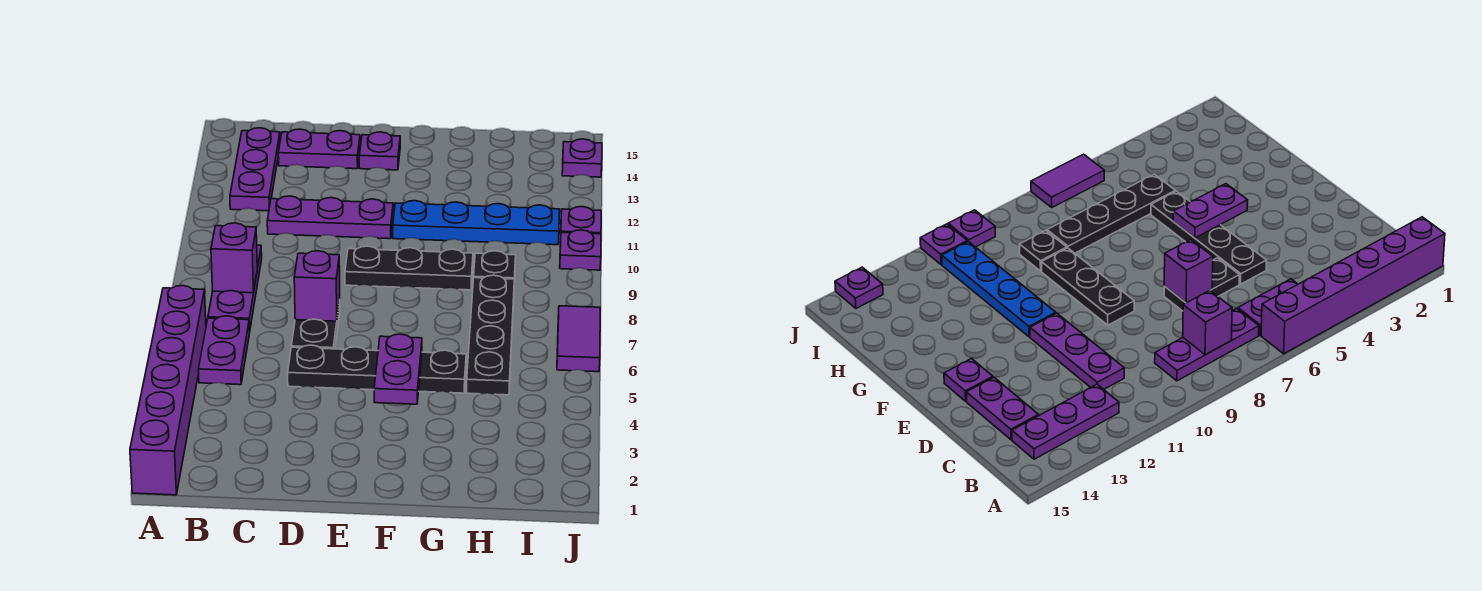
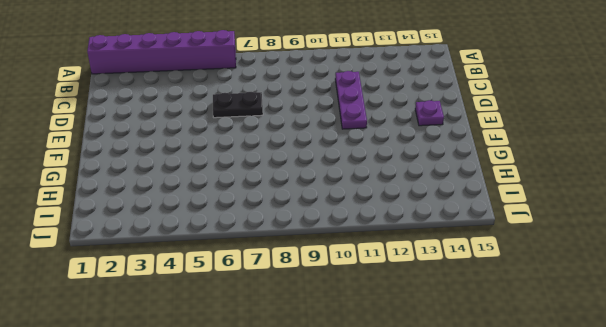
none -> purple 1x2 plate [198,316,250,385]
none -> purple 1x3 plate [208,245,262,331]
none -> purple 1x3 plate [230,128,280,211]

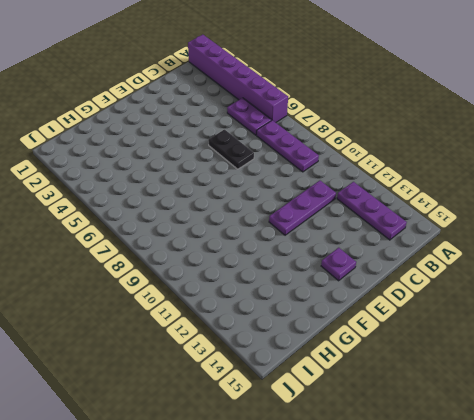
none -> purple 1x2 plate [278,129,360,169]
none -> black 1x4 plate [288,345,466,393]
none -> black 1x3 plate [345,246,473,290]

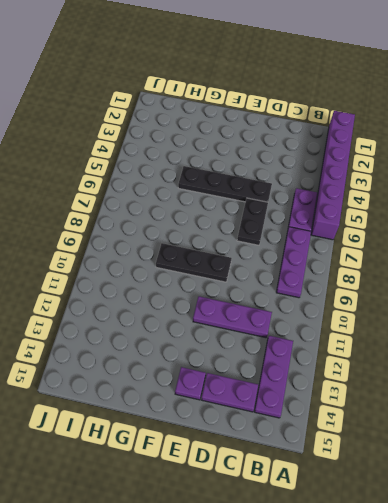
none -> blue 1x4 plate [393,201,560,245]
none -> black 1x4 plate [466,275,514,395]
none -> black 1x1 plate [474,251,516,282]

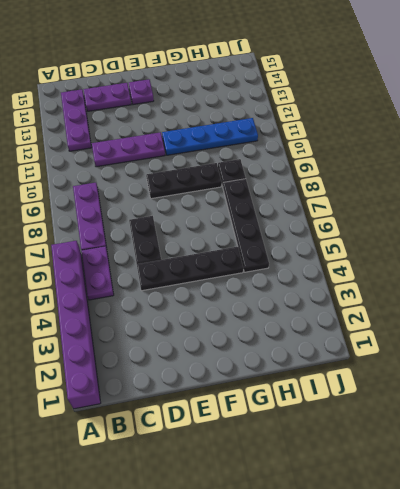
none -> purple 1x2 tile [557,306,600,372]
none -> purple 1x1 plate [560,230,601,270]
none -> purple 1x1 plate [561,207,601,234]

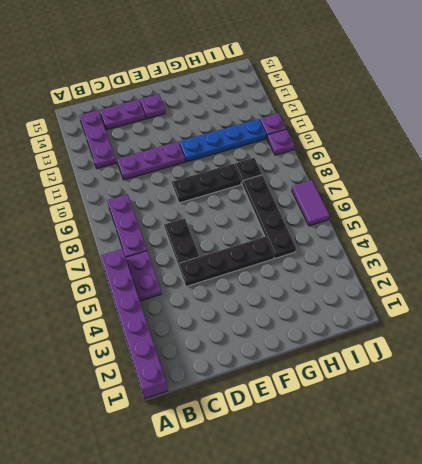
none -> purple 1x1 plate [562,139,602,177]
none -> purple 1x1 brick [211,223,257,293]
none -> purple 1x1 brick [294,251,340,321]

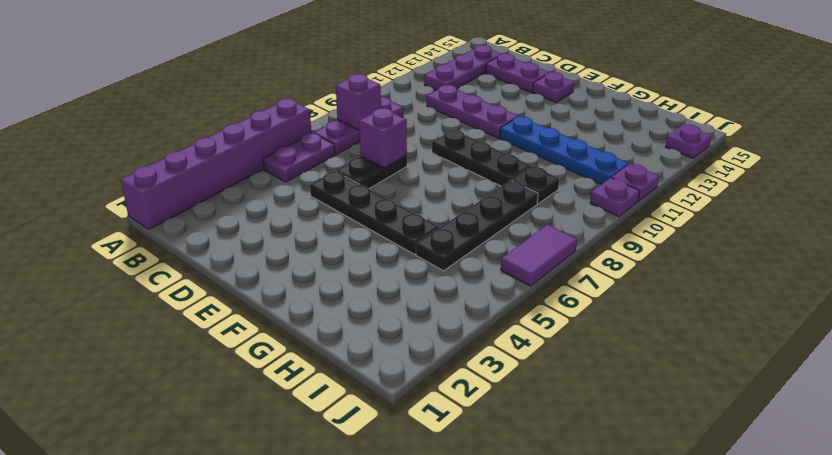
none -> purple 1x2 plate [374,334,422,404]

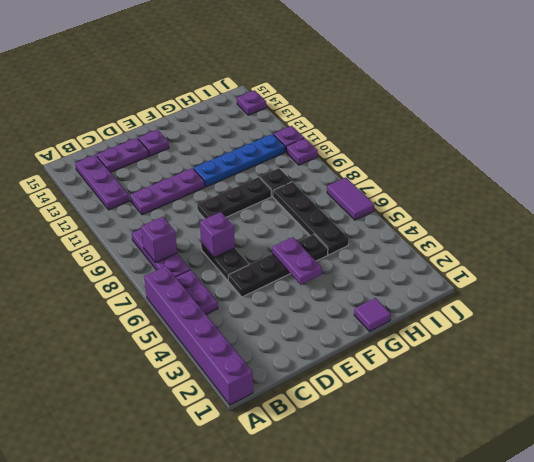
purple 1x1 tile [354,298,391,331] -> none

Problem to solve
Leave out every picture and write out exactly the lines running from the line containing "none -> purple 1x3 plate [208,245,262,331]" to the end of the listing above.

Response to the task
none -> purple 1x3 plate [208,245,262,331]
none -> purple 1x3 plate [230,128,280,211]

none -> purple 1x2 plate [278,129,360,169]
none -> black 1x4 plate [288,345,466,393]
none -> black 1x3 plate [345,246,473,290]

none -> blue 1x4 plate [393,201,560,245]
none -> black 1x4 plate [466,275,514,395]
none -> black 1x1 plate [474,251,516,282]

none -> purple 1x2 tile [557,306,600,372]
none -> purple 1x1 plate [560,230,601,270]
none -> purple 1x1 plate [561,207,601,234]

none -> purple 1x1 plate [562,139,602,177]
none -> purple 1x1 brick [211,223,257,293]
none -> purple 1x1 brick [294,251,340,321]

none -> purple 1x2 plate [374,334,422,404]

purple 1x1 tile [354,298,391,331] -> none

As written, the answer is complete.